(Stepwise shape edit descriptions)
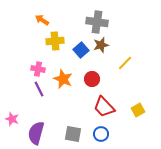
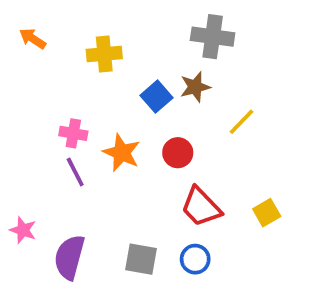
orange arrow: (42, 20) -> (33, 39), moved
gray cross: (97, 22) -> (213, 37), moved
yellow cross: (55, 41) -> (104, 54), moved

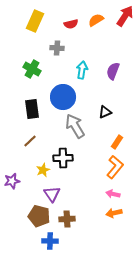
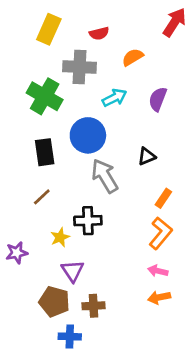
orange semicircle: (96, 20) -> (133, 57), moved
gray cross: (57, 48) -> (80, 67), size x1.6
green cross: (32, 69) -> (45, 96), size x1.4
cyan arrow: (82, 70) -> (114, 98), turned 54

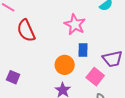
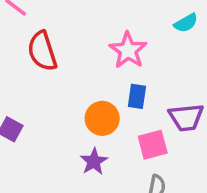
pink square: (95, 77) -> (153, 145), turned 30

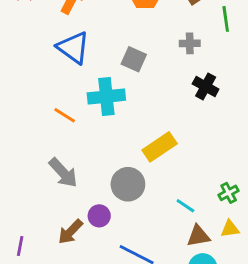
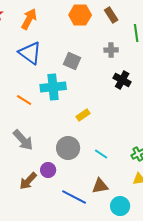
yellow rectangle: (160, 147) -> (83, 115), moved, size x0.6
cyan line: (185, 206) -> (101, 154), moved
brown triangle: (198, 236) -> (100, 186), moved

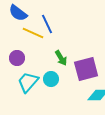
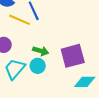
green arrow: (61, 58) -> (41, 51), moved, turned -42

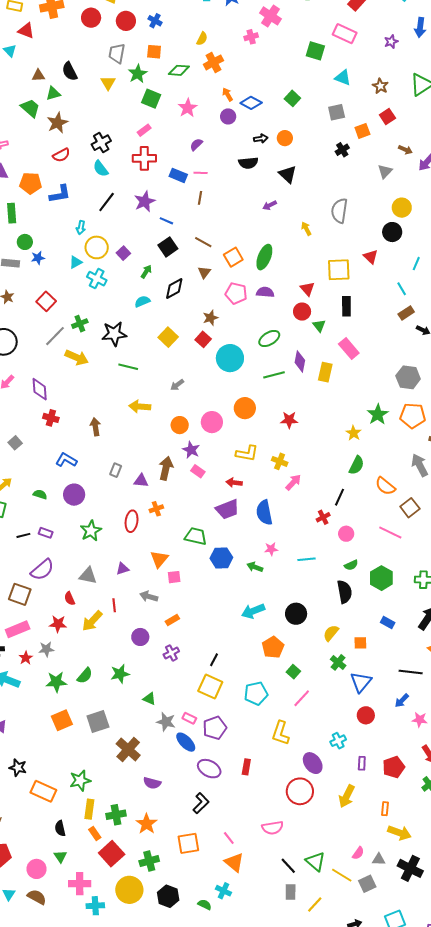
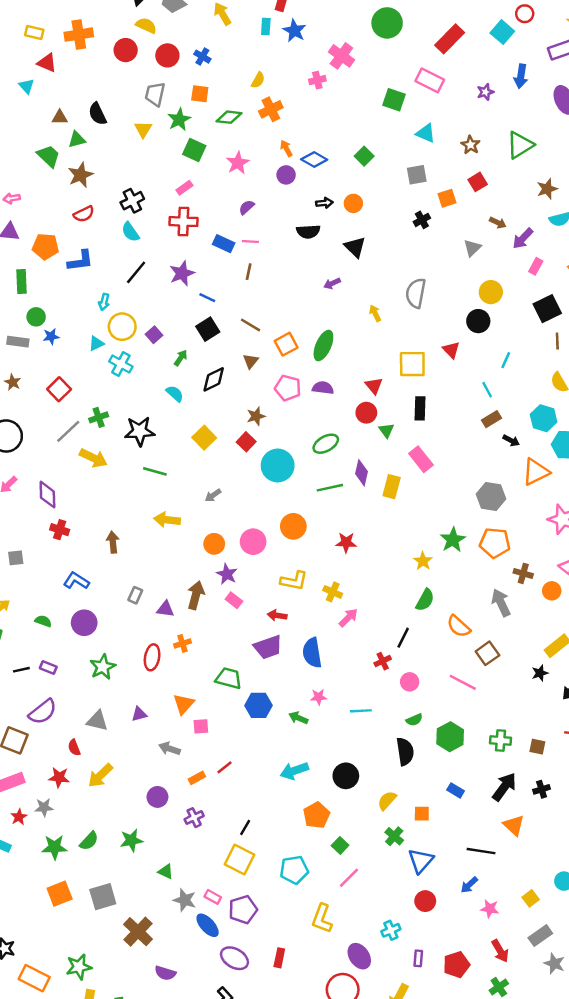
cyan semicircle: (142, 301) -> (175, 394), turned 63
gray square: (15, 443) -> (16, 558), turned 32
red line: (114, 605) -> (225, 767), moved, turned 56

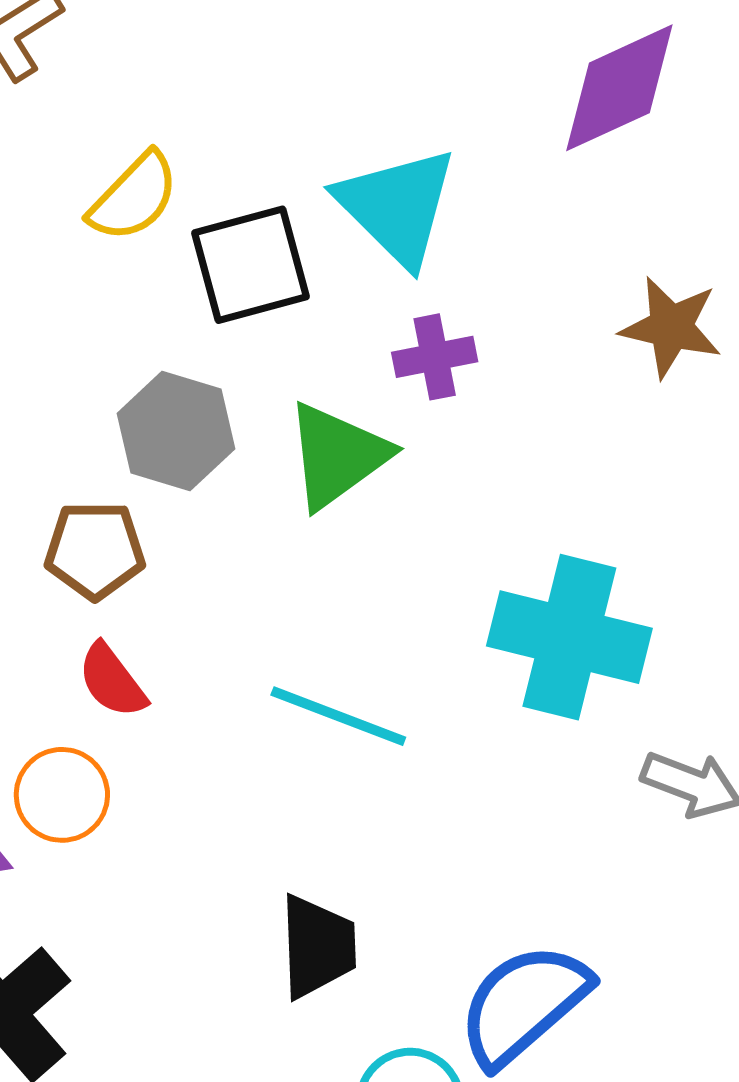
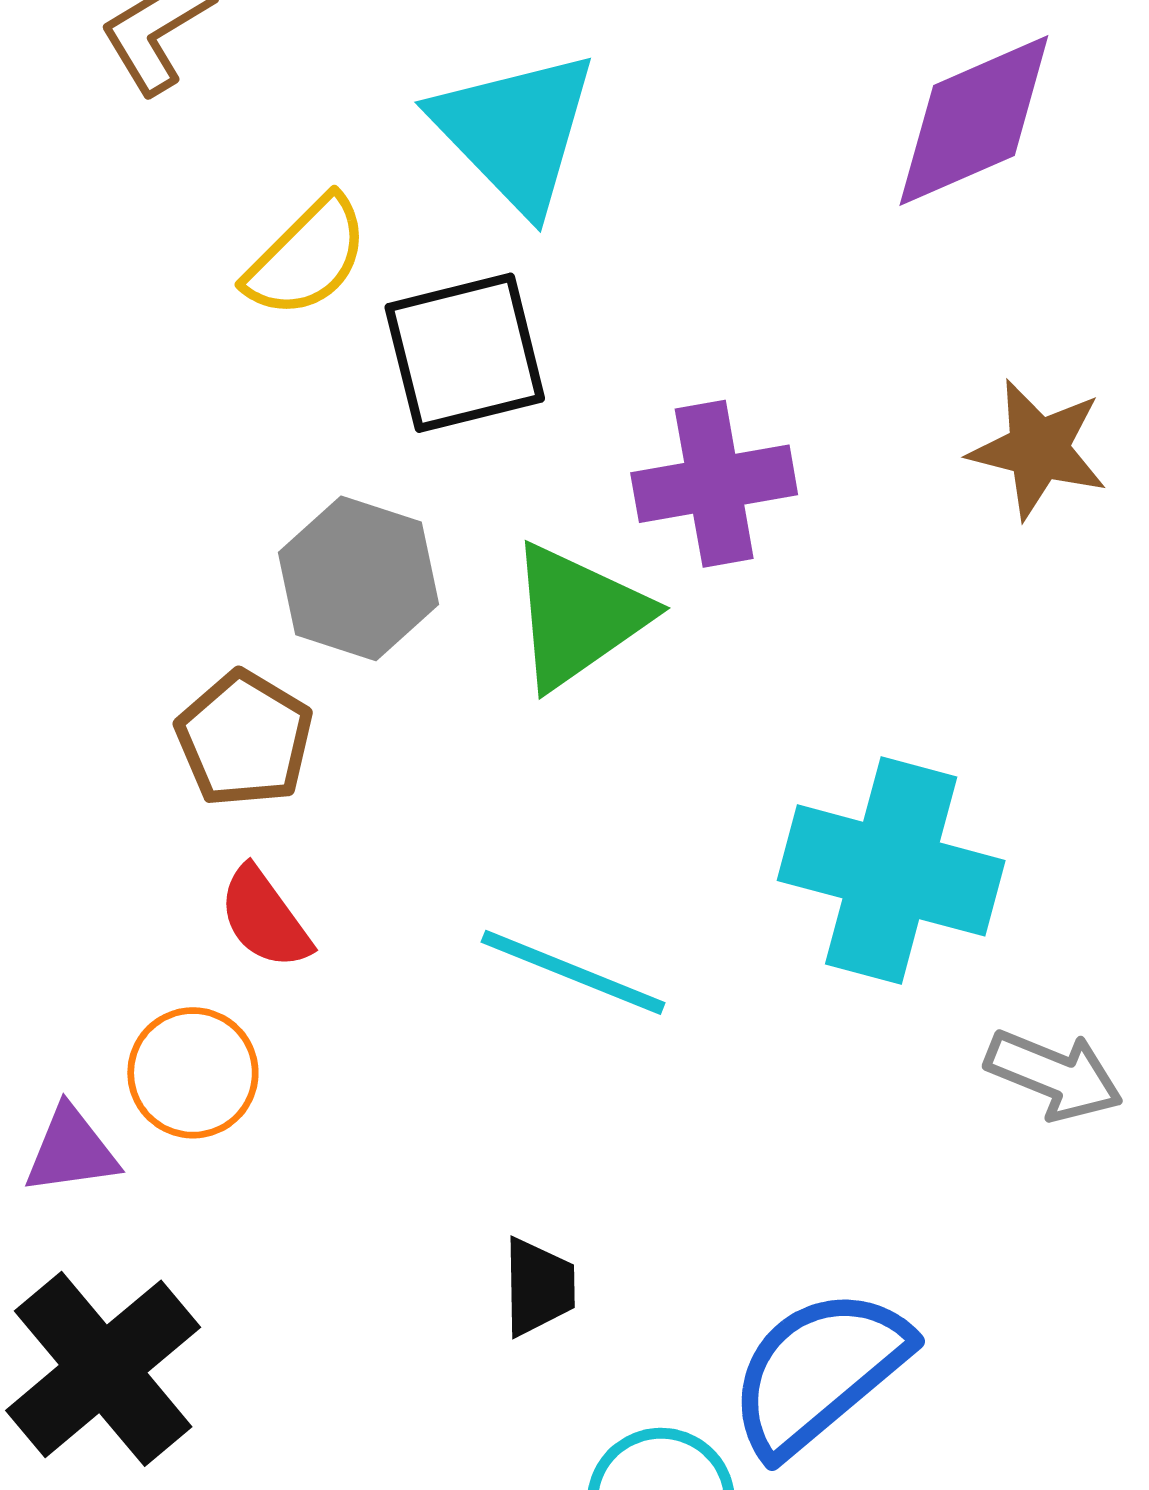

* Your assignment
Should there be pictures in the data, leave them out and return the rest exactly.

* Answer
orange arrow: (42, 20) -> (33, 39), moved
gray cross: (97, 22) -> (213, 37), moved
yellow cross: (55, 41) -> (104, 54), moved

orange semicircle: (96, 20) -> (133, 57), moved
gray cross: (57, 48) -> (80, 67), size x1.6
green cross: (32, 69) -> (45, 96), size x1.4
cyan arrow: (82, 70) -> (114, 98), turned 54

pink square: (95, 77) -> (153, 145), turned 30

yellow rectangle: (160, 147) -> (83, 115), moved, size x0.6
cyan line: (185, 206) -> (101, 154), moved
brown triangle: (198, 236) -> (100, 186), moved

green arrow: (61, 58) -> (41, 51), moved, turned -42

cyan semicircle: (142, 301) -> (175, 394), turned 63
gray square: (15, 443) -> (16, 558), turned 32
red line: (114, 605) -> (225, 767), moved, turned 56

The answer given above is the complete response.